Once the line containing "orange light bulb: [436,305,476,378]" is found in the entries below, restate it and each following line word for word, stopping after the line containing "purple plate: [217,472,331,571]".

§ **SUPPLIED MATERIAL**:
* * *

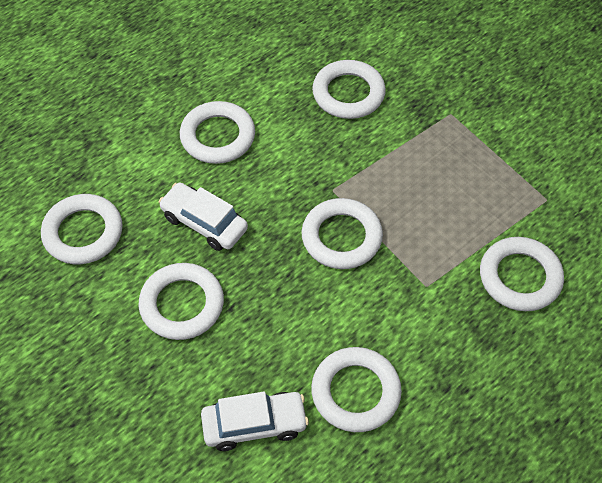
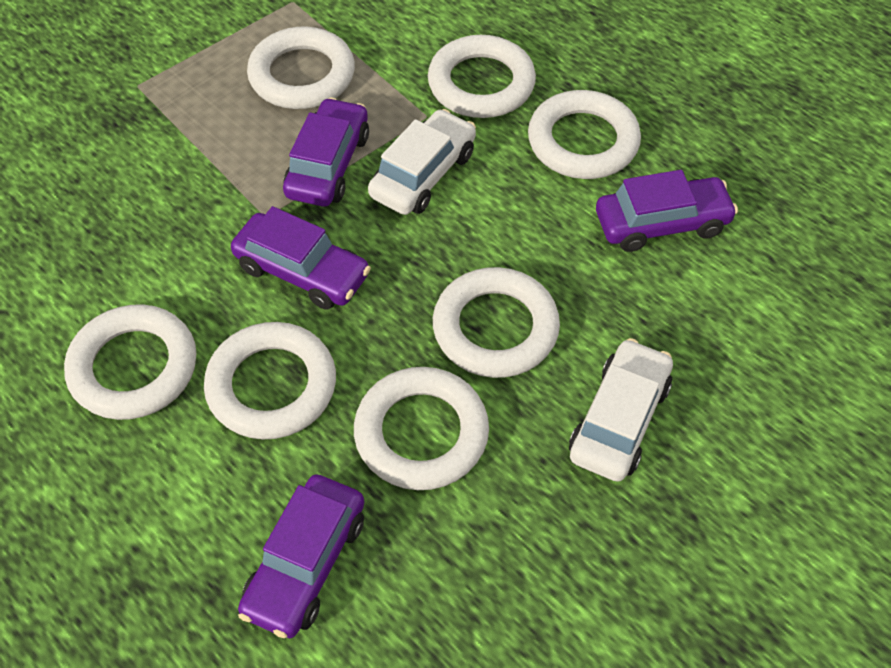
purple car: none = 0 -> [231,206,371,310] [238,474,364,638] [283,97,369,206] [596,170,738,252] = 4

* * *

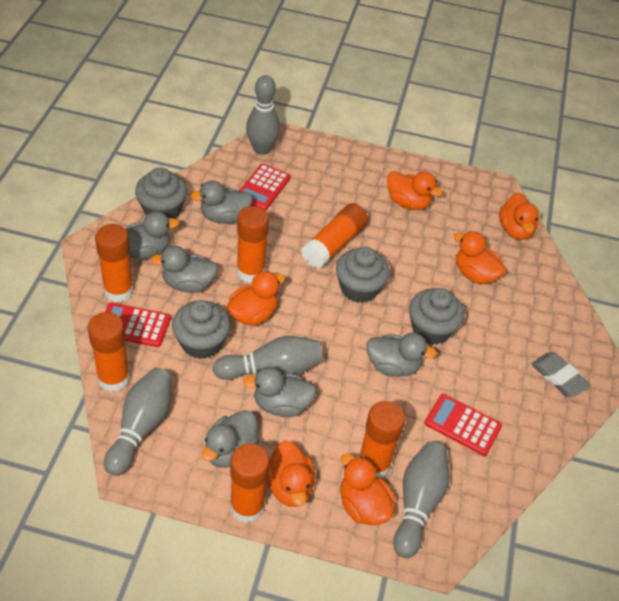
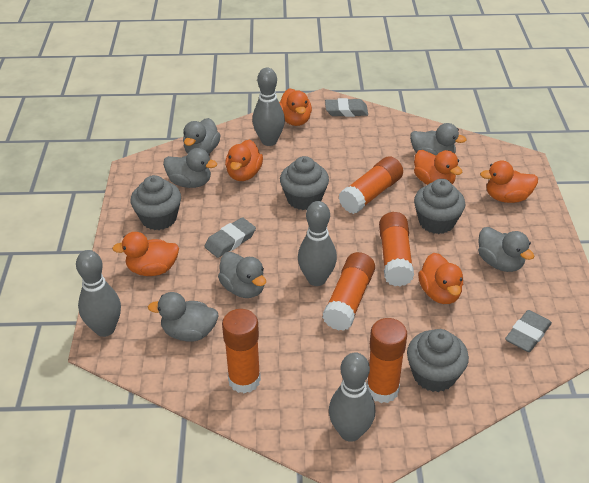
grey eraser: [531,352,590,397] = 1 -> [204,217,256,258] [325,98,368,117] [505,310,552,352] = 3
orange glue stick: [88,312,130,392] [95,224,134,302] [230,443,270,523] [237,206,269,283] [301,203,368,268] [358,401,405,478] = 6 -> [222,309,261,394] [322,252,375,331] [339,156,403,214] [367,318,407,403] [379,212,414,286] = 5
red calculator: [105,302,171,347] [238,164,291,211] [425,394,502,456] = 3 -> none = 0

* * *

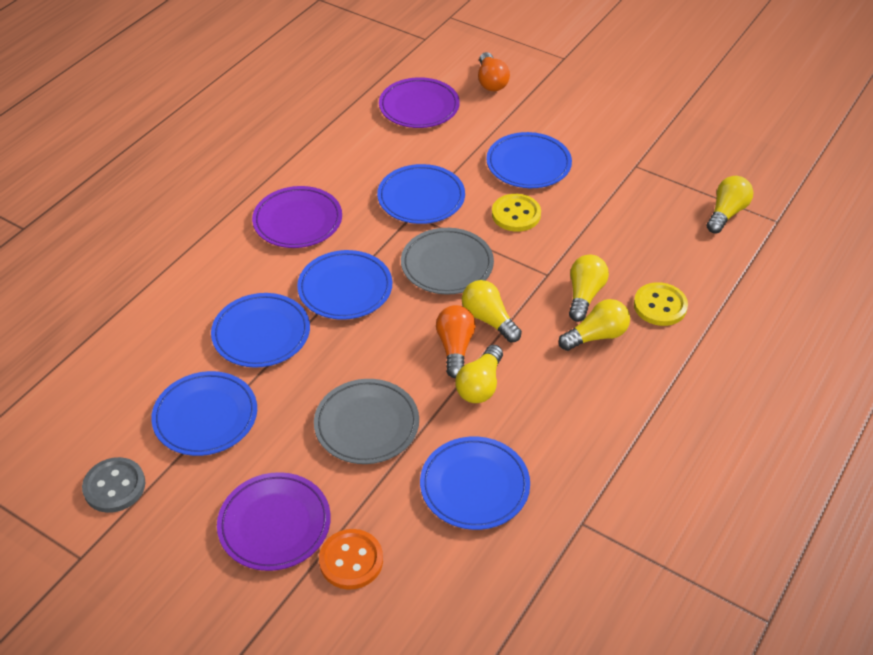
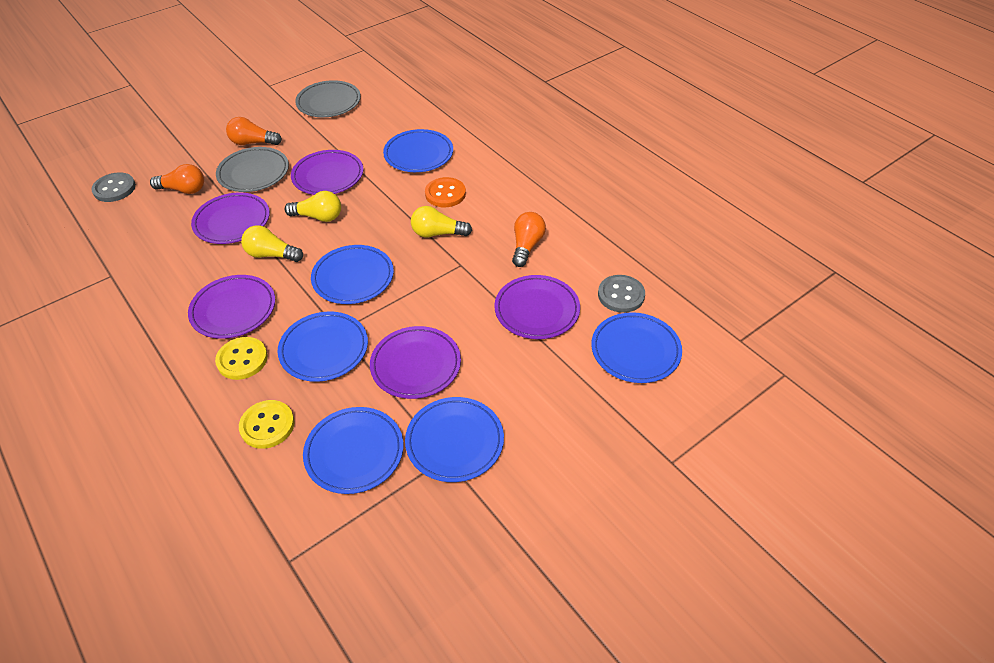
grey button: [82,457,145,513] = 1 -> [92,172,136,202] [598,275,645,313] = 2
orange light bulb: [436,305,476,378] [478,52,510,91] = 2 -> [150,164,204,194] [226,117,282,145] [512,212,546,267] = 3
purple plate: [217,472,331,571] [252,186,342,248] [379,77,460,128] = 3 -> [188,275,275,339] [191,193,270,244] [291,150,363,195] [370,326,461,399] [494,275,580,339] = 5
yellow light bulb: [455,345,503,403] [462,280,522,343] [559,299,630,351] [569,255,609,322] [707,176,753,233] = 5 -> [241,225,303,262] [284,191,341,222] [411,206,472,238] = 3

* * *

§ **WRITTEN SOLUTION**:
orange light bulb: [436,305,476,378] [478,52,510,91] = 2 -> [150,164,204,194] [226,117,282,145] [512,212,546,267] = 3
purple plate: [217,472,331,571] [252,186,342,248] [379,77,460,128] = 3 -> [188,275,275,339] [191,193,270,244] [291,150,363,195] [370,326,461,399] [494,275,580,339] = 5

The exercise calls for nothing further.